──────── Data for this task
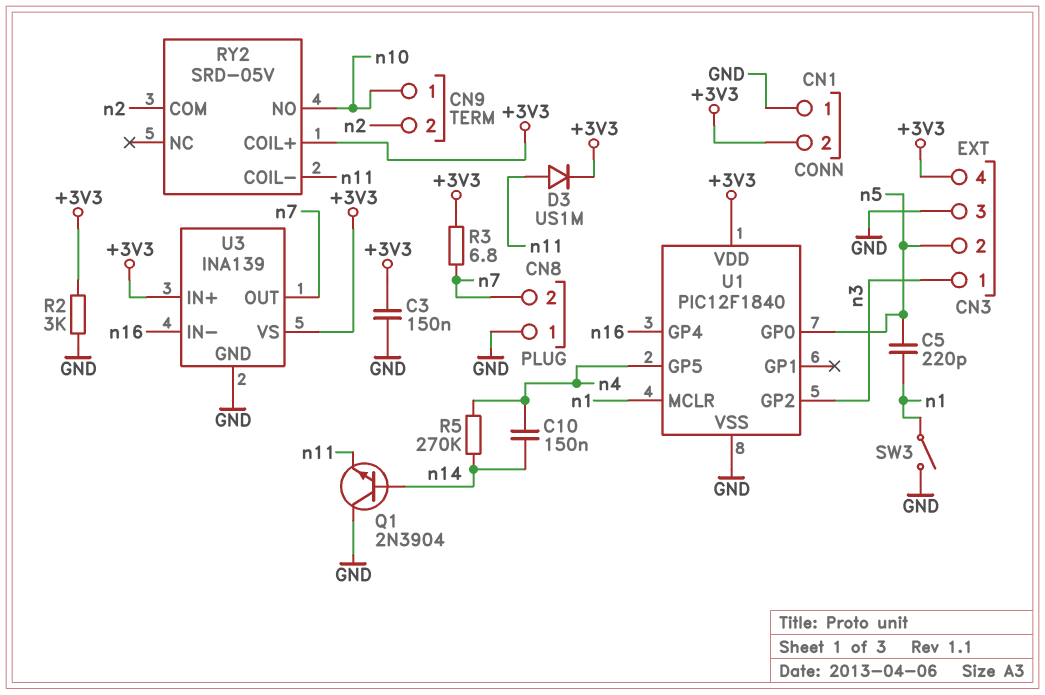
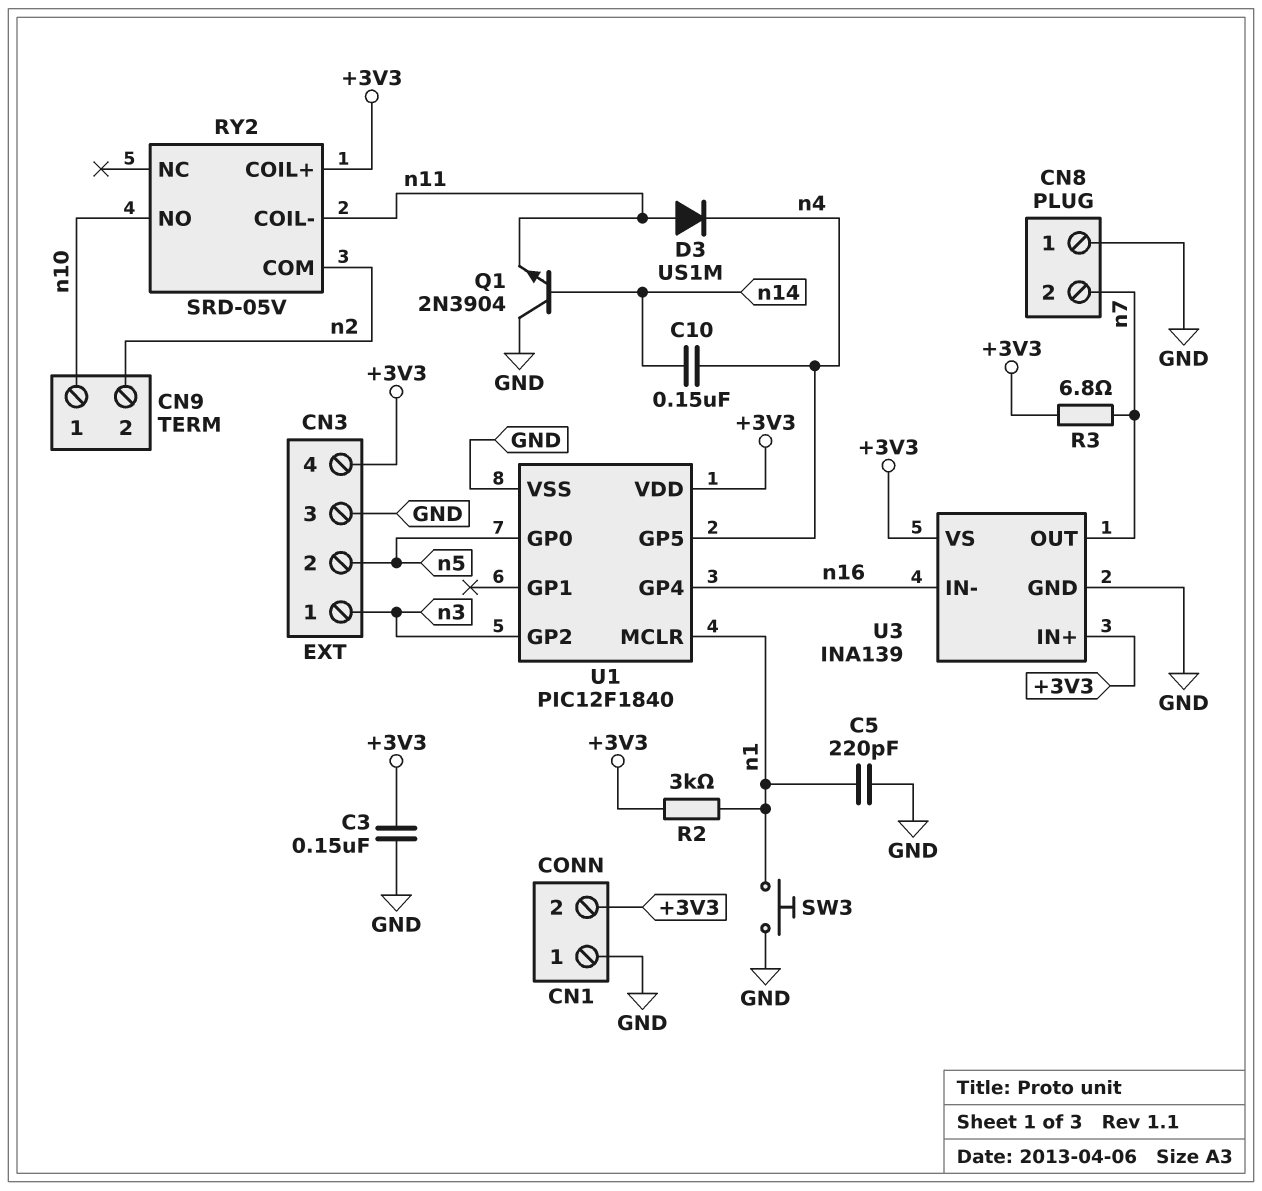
C5: 220pF (n1, n5) -> 220pF (GND, n1)
D3: diode US1M (A n11, K +3V3) -> diode US1M (A n11, K n4)
R2: 3k (+3V3, GND) -> 3k (+3V3, n1)
R5: 270k (n4, n14) -> none
SW3: switch (GND, n1) -> button (GND, n1)

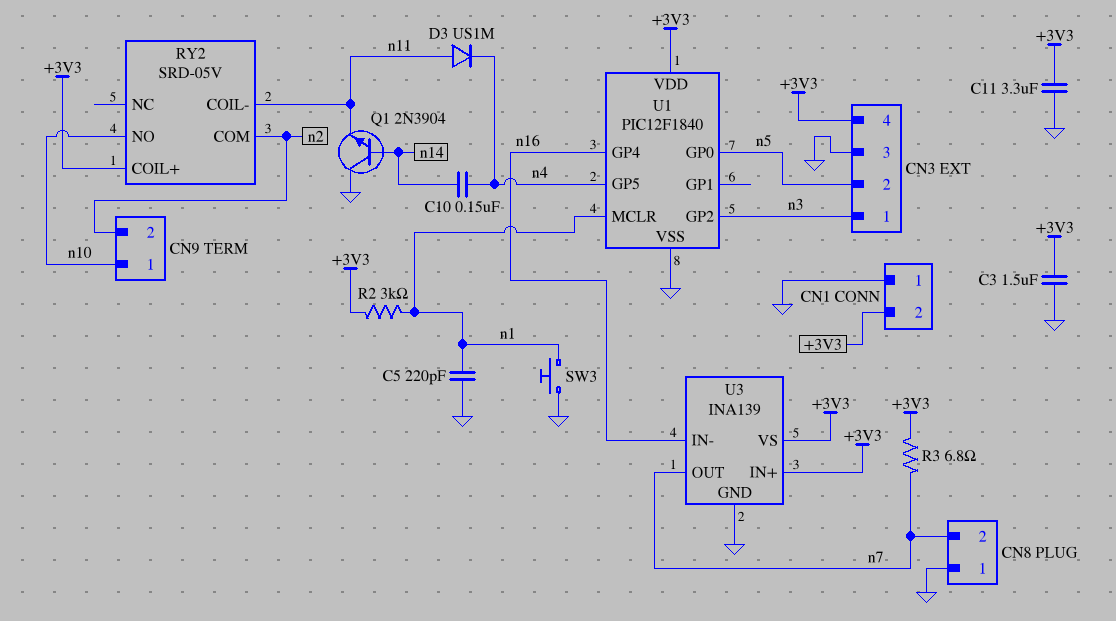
C3: 150nF (+3V3, GND) -> 1.5uF (+3V3, GND)
C11: none -> 3.3uF (+3V3, GND)

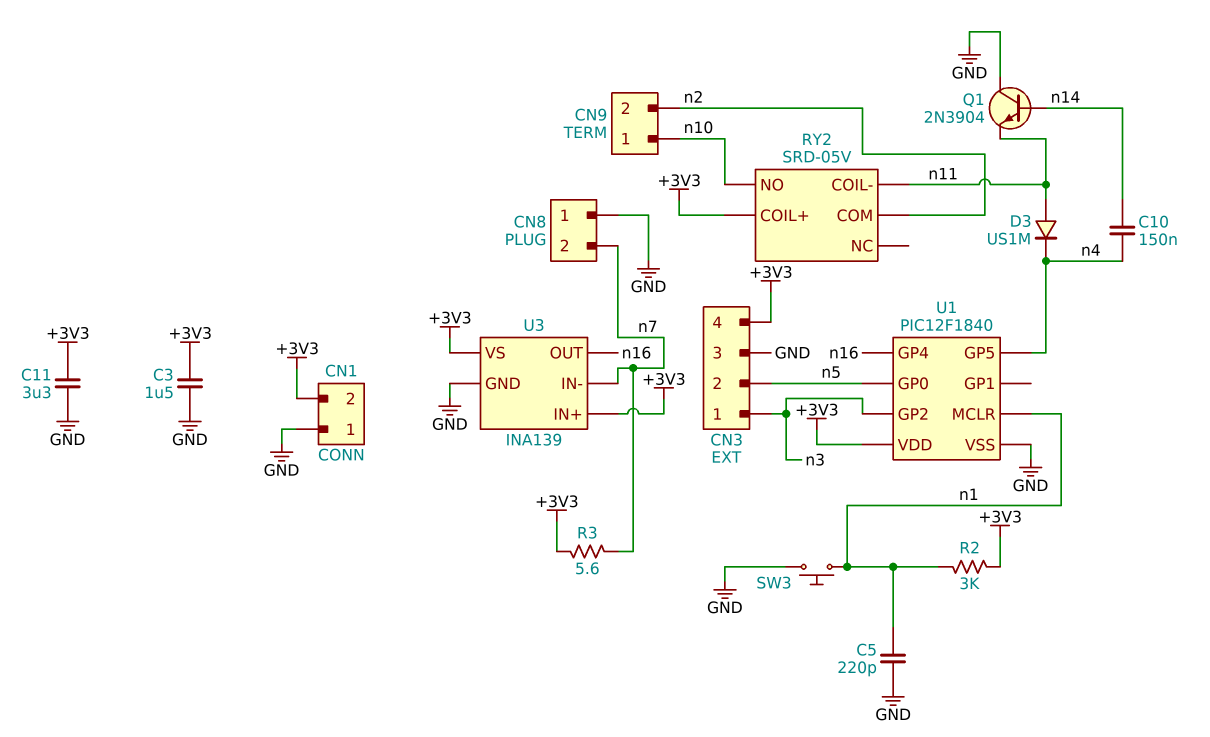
R3: 6.8 (+3V3, n7) -> 5.6 (+3V3, n7)
U3 pin IN-: n16 -> n7
U3 pin OUT: n7 -> n16

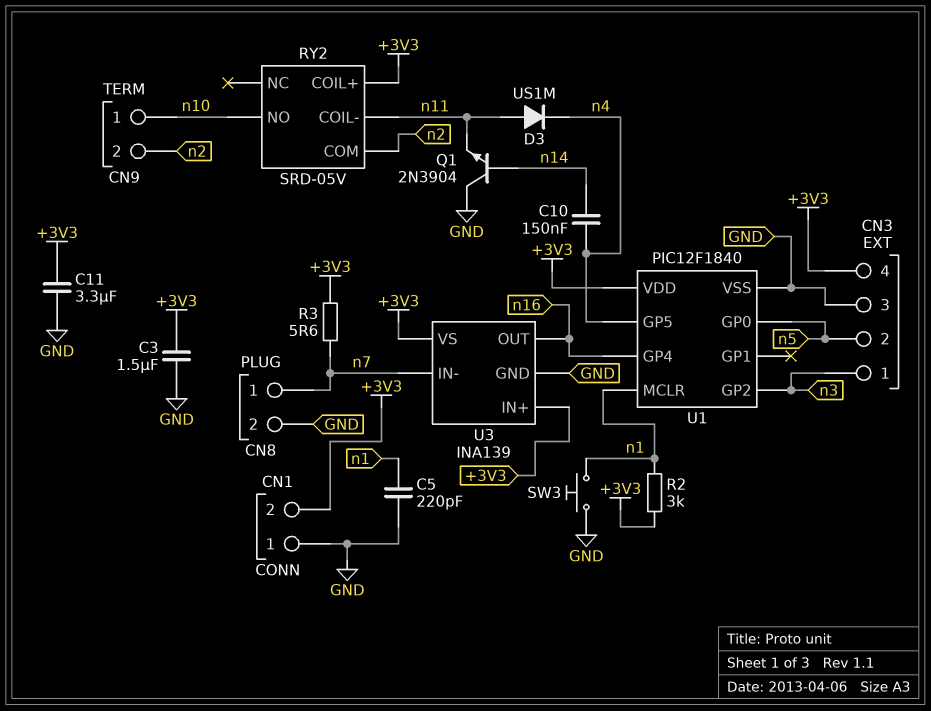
CN8 pin 1: GND -> n7
CN8 pin 2: n7 -> GND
────────────────
== Task goal ==
Copy every line from the records above that contains the word "none".

== Solution ==
R5: 270k (n4, n14) -> none
C11: none -> 3.3uF (+3V3, GND)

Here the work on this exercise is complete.